Restate word for word the entries below, starting with the line with "(420, 163) = (205, 362): grey" and continuing through the line with "(728, 169) = (197, 179): none -> black clock". Include both of those lines and no others.

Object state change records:

◆ ◆ ◆

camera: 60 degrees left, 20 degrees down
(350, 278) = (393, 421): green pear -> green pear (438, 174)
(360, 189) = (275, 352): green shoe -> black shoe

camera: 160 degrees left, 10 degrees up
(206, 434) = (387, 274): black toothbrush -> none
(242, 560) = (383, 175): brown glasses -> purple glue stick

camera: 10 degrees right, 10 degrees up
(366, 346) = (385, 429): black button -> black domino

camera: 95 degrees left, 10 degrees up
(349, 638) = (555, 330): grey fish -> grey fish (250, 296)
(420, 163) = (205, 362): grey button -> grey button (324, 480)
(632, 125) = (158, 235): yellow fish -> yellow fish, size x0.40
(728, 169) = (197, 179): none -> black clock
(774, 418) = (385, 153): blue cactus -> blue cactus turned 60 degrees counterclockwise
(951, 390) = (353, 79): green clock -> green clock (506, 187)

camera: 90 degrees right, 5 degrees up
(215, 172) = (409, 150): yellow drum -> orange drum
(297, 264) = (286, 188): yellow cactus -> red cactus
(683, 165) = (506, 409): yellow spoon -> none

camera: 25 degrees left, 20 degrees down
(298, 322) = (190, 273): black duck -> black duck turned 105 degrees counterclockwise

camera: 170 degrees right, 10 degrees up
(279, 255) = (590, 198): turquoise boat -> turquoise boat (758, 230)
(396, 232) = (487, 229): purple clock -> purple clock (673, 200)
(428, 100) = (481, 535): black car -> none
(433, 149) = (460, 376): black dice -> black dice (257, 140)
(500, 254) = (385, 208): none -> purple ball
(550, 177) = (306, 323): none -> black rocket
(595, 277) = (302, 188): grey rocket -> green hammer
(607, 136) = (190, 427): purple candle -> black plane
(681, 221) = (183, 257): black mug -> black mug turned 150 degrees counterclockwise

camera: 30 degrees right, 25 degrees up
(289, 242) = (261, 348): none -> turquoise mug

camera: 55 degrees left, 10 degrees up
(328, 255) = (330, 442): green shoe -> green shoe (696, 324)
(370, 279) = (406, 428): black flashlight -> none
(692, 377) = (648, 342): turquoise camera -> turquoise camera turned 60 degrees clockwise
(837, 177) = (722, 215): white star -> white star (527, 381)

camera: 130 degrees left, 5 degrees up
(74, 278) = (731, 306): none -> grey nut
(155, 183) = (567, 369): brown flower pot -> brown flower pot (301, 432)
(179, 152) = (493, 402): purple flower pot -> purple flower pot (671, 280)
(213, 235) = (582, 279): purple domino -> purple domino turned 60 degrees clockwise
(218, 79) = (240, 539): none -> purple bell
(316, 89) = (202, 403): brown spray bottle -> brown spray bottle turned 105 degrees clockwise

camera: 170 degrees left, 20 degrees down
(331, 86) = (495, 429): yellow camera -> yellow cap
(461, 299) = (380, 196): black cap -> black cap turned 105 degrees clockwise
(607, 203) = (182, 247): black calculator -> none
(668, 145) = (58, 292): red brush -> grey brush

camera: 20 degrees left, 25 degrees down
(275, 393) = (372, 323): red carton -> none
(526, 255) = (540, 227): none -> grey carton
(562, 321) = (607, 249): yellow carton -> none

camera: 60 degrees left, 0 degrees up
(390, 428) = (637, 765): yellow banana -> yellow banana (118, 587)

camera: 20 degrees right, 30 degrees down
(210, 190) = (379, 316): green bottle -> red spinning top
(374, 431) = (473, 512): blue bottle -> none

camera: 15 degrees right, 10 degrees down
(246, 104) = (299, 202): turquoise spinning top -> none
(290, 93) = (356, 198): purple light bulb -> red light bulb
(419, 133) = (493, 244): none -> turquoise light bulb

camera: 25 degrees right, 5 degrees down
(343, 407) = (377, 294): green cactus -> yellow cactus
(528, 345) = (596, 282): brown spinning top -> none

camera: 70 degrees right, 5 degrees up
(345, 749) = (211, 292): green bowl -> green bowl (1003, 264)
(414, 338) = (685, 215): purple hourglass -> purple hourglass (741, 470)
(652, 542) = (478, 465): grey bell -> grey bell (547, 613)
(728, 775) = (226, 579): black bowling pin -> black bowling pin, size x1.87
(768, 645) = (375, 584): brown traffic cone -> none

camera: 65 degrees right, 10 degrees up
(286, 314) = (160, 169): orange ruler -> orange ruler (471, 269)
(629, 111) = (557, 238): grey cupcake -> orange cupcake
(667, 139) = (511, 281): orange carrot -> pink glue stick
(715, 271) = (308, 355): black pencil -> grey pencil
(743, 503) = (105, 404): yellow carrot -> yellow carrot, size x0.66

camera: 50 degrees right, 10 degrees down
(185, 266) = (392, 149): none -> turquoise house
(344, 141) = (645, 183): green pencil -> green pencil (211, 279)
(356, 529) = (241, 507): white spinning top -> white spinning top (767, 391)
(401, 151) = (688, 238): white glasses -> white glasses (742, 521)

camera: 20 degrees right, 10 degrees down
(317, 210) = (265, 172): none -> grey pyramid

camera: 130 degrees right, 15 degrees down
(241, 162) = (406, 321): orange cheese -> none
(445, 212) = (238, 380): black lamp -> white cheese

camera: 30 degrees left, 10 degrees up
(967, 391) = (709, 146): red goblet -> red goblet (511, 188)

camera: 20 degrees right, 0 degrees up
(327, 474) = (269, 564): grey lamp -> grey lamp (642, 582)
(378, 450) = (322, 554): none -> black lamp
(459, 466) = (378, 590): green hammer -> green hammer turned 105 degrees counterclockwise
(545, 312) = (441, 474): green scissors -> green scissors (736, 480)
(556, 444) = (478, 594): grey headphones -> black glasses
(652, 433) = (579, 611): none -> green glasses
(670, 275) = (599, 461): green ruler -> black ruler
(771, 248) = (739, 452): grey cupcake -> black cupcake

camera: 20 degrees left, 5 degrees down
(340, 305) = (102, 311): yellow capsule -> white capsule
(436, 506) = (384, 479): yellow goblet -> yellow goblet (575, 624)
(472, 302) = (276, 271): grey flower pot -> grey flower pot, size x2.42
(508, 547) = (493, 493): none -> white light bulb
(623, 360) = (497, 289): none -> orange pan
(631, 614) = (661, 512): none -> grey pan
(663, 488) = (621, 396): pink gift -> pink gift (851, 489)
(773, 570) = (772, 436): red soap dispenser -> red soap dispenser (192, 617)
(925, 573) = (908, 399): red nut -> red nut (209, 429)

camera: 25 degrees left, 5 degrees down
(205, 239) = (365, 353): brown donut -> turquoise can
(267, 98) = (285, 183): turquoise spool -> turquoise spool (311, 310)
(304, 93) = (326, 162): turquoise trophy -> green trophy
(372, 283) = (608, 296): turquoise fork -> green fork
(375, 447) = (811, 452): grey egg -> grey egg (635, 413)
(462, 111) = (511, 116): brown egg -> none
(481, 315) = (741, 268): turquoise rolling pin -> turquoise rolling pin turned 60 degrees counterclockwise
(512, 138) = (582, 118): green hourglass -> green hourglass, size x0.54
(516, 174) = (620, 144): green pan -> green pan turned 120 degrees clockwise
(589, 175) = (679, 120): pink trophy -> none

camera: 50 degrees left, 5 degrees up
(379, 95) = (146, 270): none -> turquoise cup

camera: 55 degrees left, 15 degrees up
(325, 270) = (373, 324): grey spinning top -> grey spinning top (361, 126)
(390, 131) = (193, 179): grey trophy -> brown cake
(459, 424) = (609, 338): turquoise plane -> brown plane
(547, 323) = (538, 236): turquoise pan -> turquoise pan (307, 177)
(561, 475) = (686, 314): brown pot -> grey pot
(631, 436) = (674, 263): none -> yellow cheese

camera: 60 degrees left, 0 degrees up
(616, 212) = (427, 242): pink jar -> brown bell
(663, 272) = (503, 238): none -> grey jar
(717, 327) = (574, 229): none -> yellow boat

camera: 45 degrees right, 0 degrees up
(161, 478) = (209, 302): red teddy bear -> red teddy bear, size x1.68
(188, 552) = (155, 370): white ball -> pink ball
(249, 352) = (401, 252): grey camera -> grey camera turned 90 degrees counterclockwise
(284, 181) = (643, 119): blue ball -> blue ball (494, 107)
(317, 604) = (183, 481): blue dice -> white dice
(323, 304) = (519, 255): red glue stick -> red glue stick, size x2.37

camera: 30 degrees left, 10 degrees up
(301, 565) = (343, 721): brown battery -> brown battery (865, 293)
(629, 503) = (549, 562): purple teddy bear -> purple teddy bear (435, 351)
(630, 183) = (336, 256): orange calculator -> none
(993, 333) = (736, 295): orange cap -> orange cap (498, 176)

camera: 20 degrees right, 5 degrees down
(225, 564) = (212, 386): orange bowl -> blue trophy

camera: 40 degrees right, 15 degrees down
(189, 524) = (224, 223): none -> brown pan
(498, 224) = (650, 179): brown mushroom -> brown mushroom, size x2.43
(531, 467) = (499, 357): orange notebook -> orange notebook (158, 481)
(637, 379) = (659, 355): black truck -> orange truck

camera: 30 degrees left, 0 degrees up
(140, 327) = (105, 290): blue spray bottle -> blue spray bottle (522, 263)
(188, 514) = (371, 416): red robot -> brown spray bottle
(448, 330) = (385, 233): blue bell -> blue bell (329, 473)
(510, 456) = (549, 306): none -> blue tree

◆ ◆ ◆

• _Task result_:
(420, 163) = (205, 362): grey button -> grey button (324, 480)
(632, 125) = (158, 235): yellow fish -> yellow fish, size x0.40
(728, 169) = (197, 179): none -> black clock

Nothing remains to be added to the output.